RECORDS SUPPLIED:
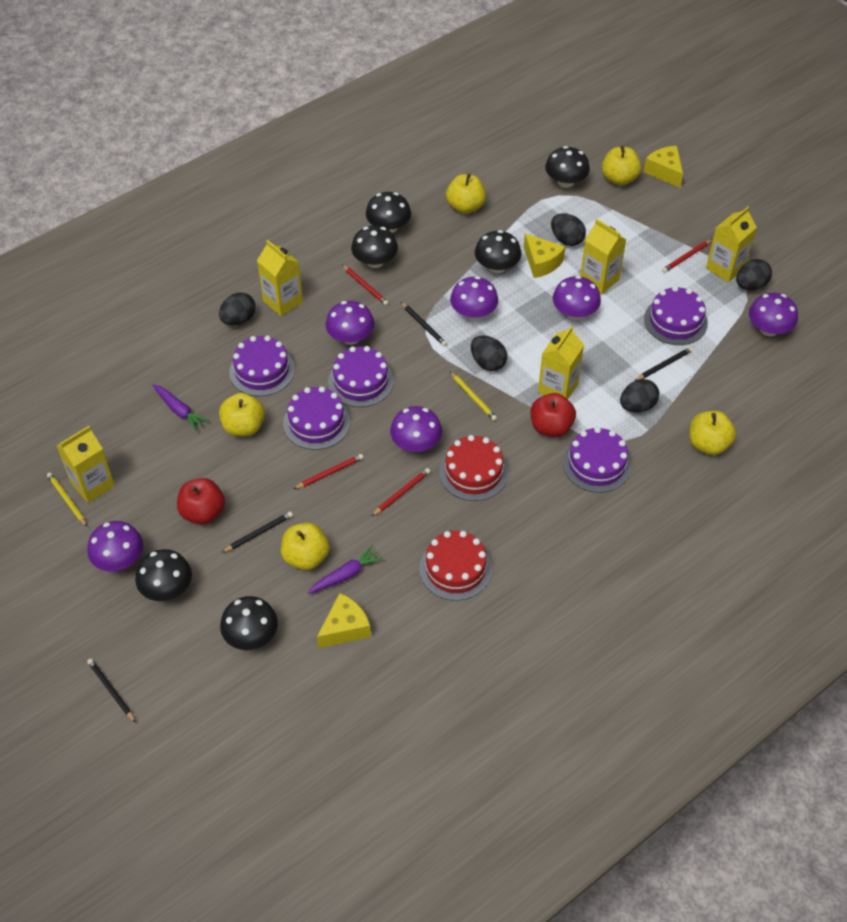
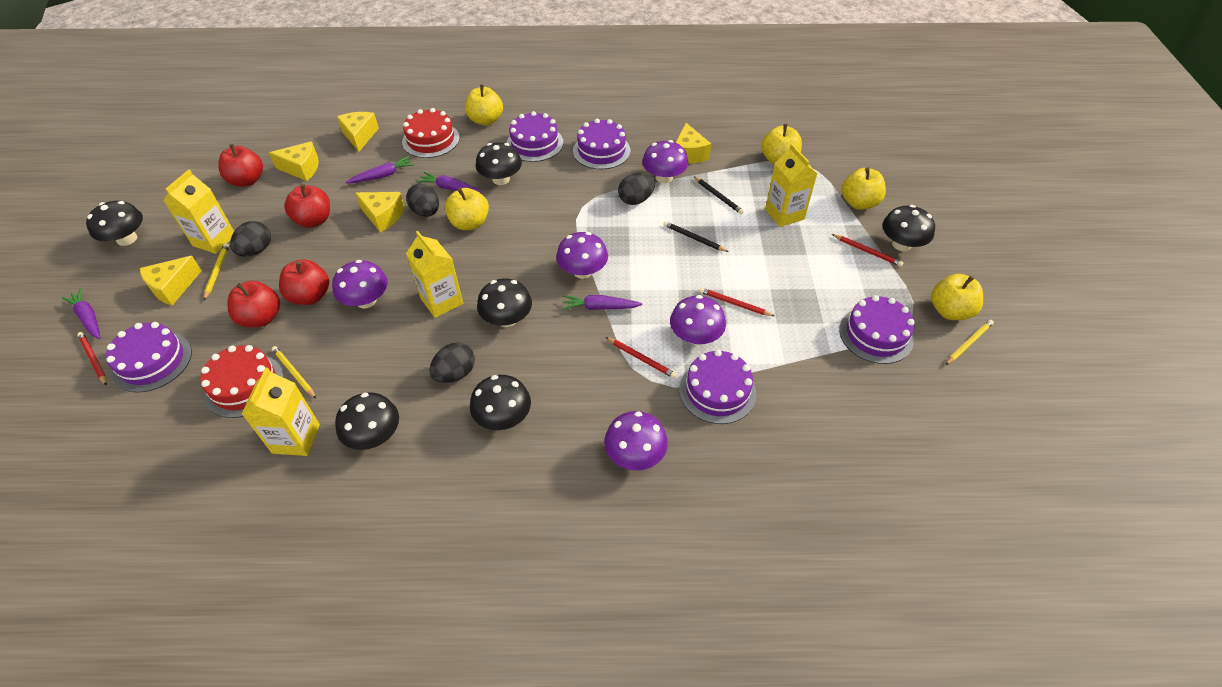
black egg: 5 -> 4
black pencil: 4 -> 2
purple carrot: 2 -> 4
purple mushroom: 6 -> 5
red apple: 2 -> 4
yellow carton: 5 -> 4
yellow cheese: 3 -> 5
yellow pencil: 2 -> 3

PROBLEM: Everything from the line with "red apple: 2 -> 4" to the end of the listing above is to be set down exactly, both ends included.

RESPONSE FOR THIS EXERCISE:
red apple: 2 -> 4
yellow carton: 5 -> 4
yellow cheese: 3 -> 5
yellow pencil: 2 -> 3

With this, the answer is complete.